Image comparison data
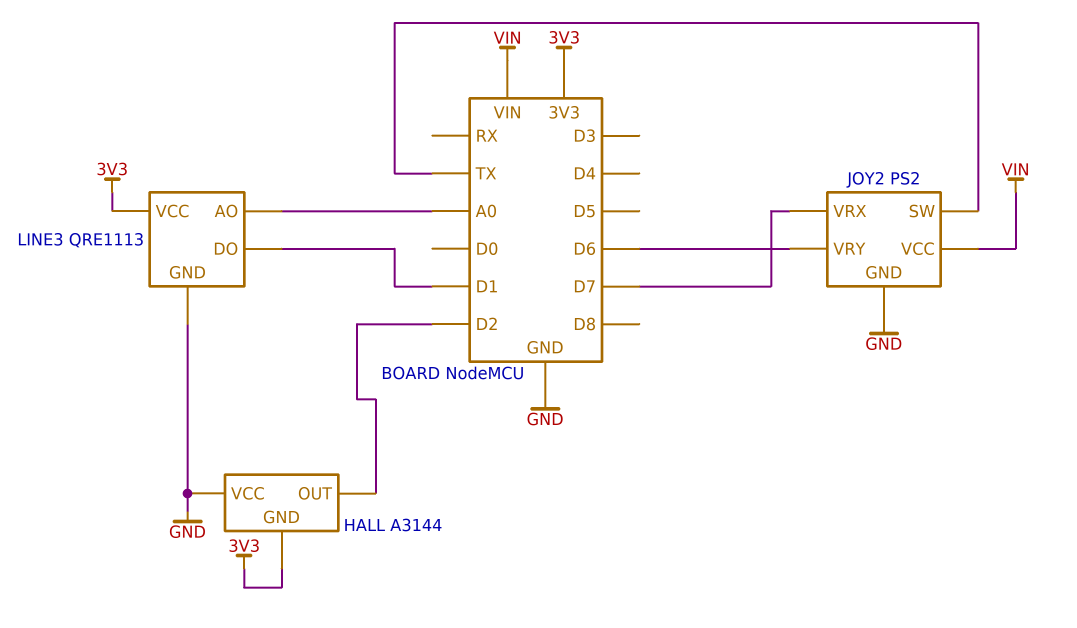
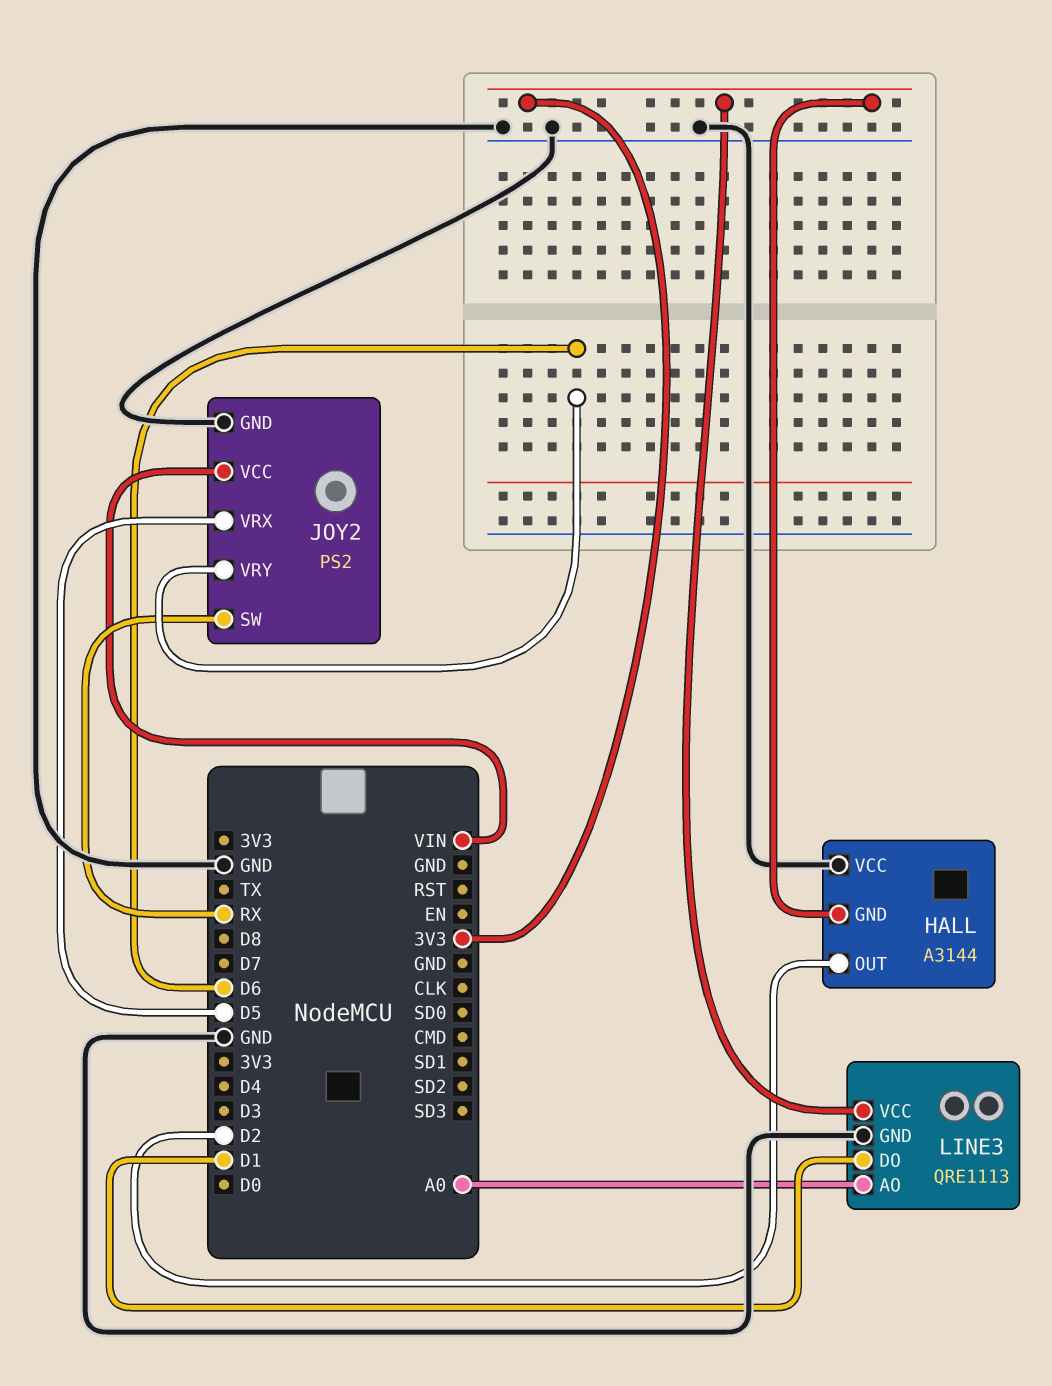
JOY2 pin SW: TX -> RX
JOY2 pin VRX: D7 -> D5

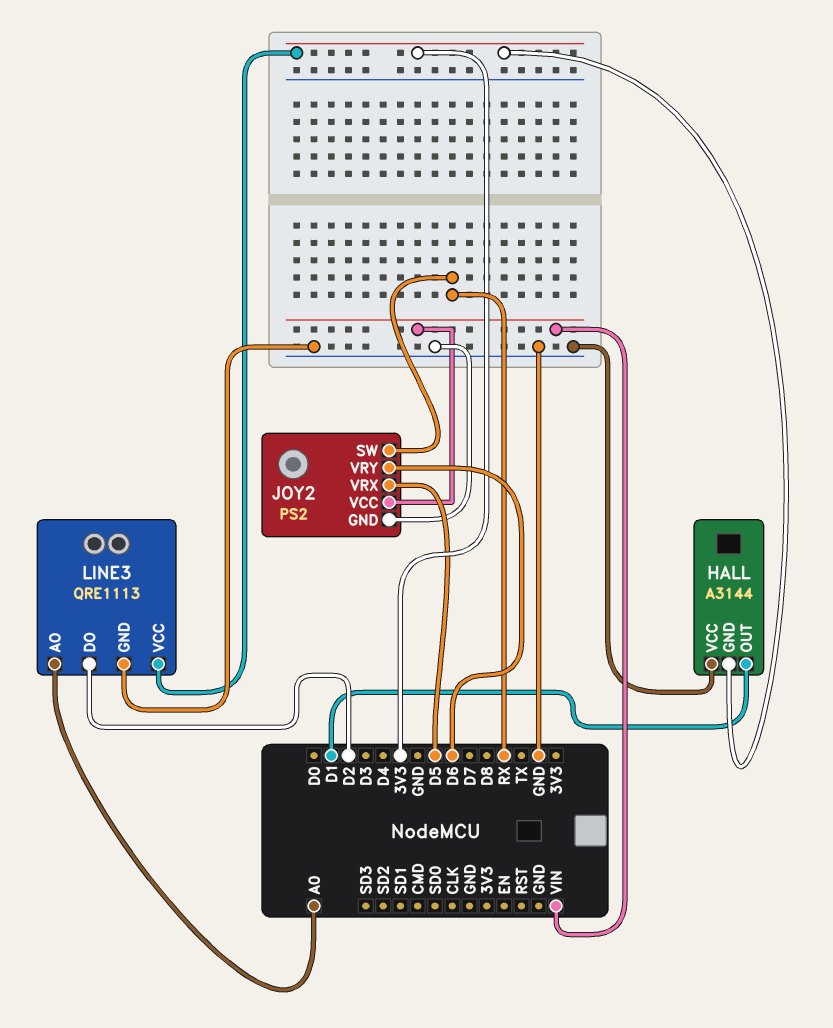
HALL pin OUT: D2 -> D1
LINE3 pin DO: D1 -> D2

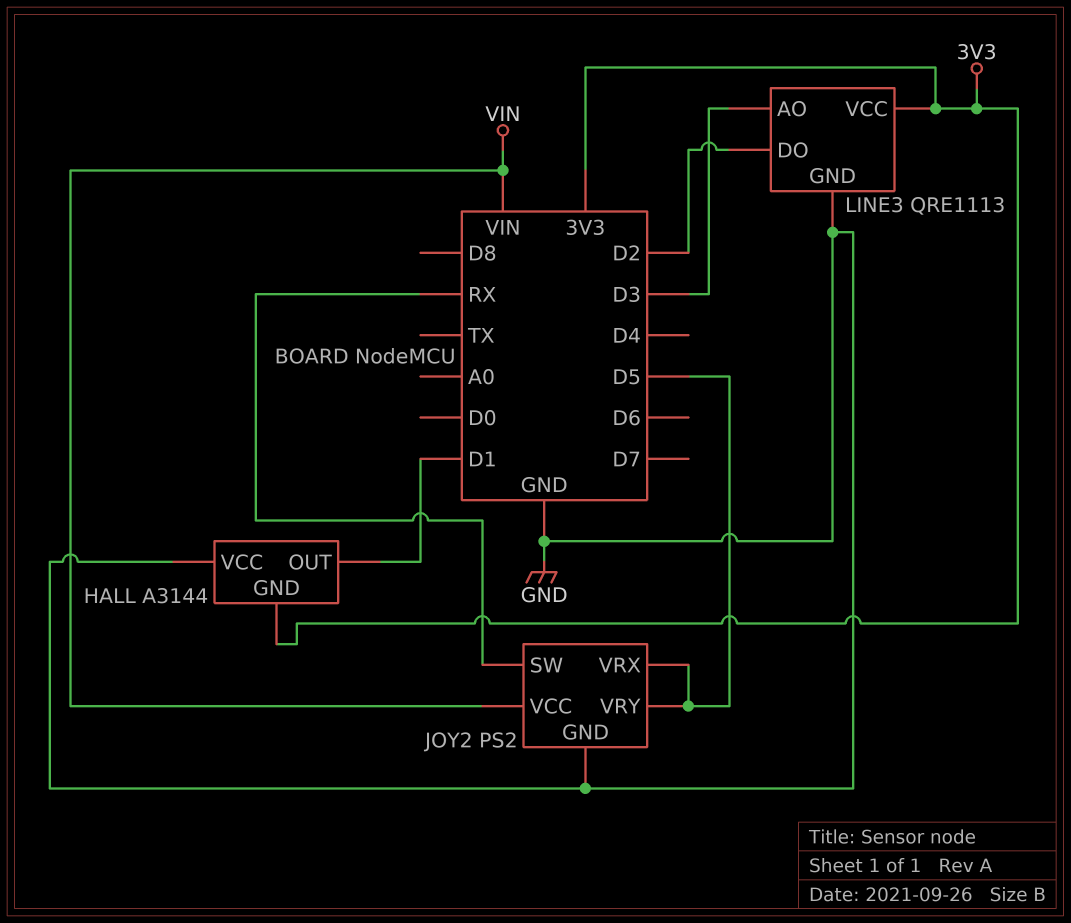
JOY2 pin VRY: D6 -> D5
LINE3 pin AO: A0 -> D3

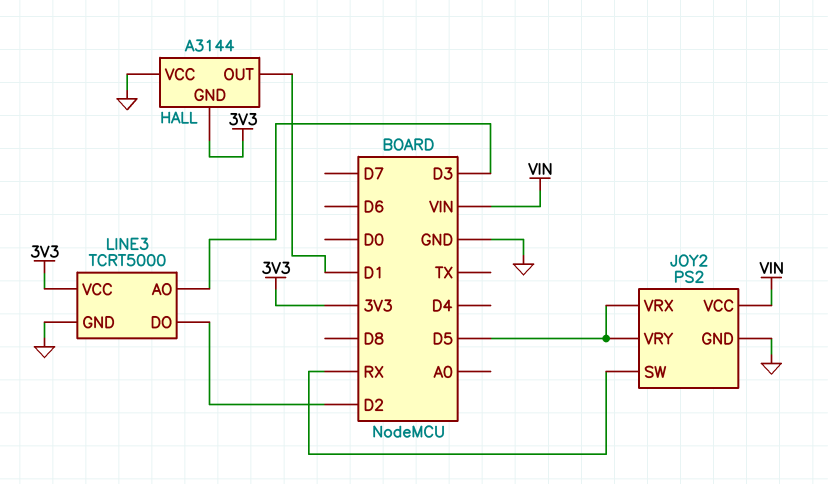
LINE3: QRE1113 -> TCRT5000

§ Your goal
Return each entry above unchanged. Leave the pictures out.

§ Task answer
JOY2 pin SW: TX -> RX
JOY2 pin VRX: D7 -> D5

HALL pin OUT: D2 -> D1
LINE3 pin DO: D1 -> D2

JOY2 pin VRY: D6 -> D5
LINE3 pin AO: A0 -> D3

LINE3: QRE1113 -> TCRT5000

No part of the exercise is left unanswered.